• **WHAT THE EXERCISE ASKS**
From the line containing "blue bucket: 4 -> 5" through the last line of the entries, set down every line exactly and add nothing.

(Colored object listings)
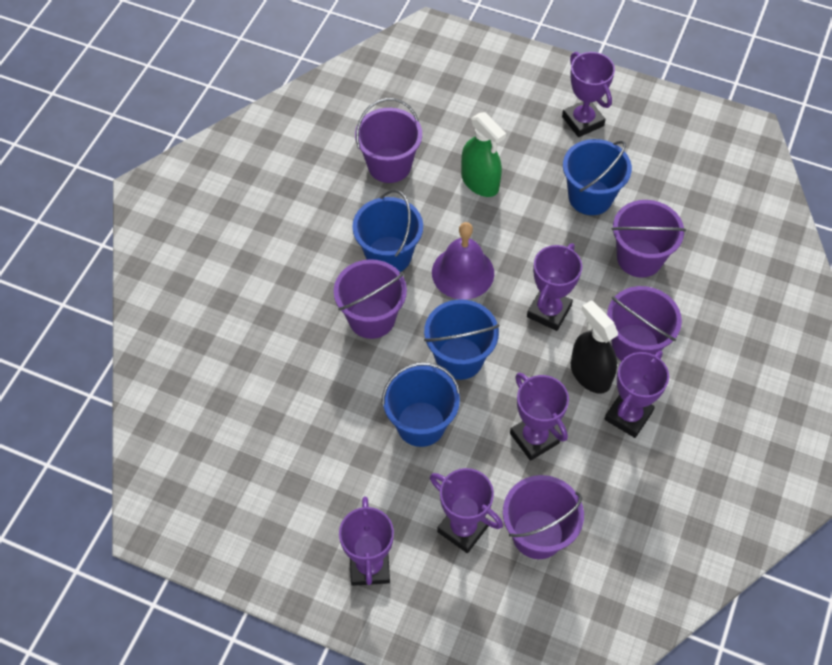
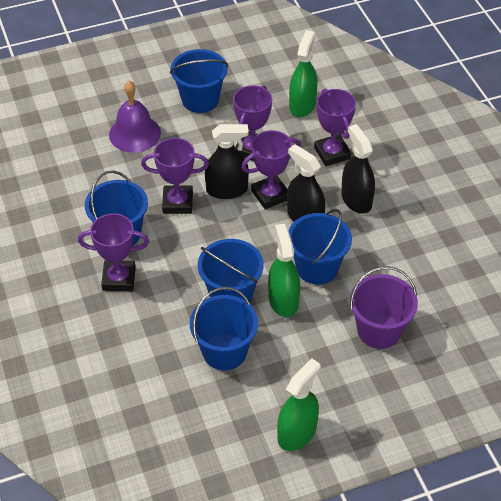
black spray bottle: 1 -> 3
blue bucket: 4 -> 5
green spray bottle: 1 -> 3
purple bucket: 5 -> 1
purple trophy: 6 -> 5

• **ANSWER TO THIS TASK**
blue bucket: 4 -> 5
green spray bottle: 1 -> 3
purple bucket: 5 -> 1
purple trophy: 6 -> 5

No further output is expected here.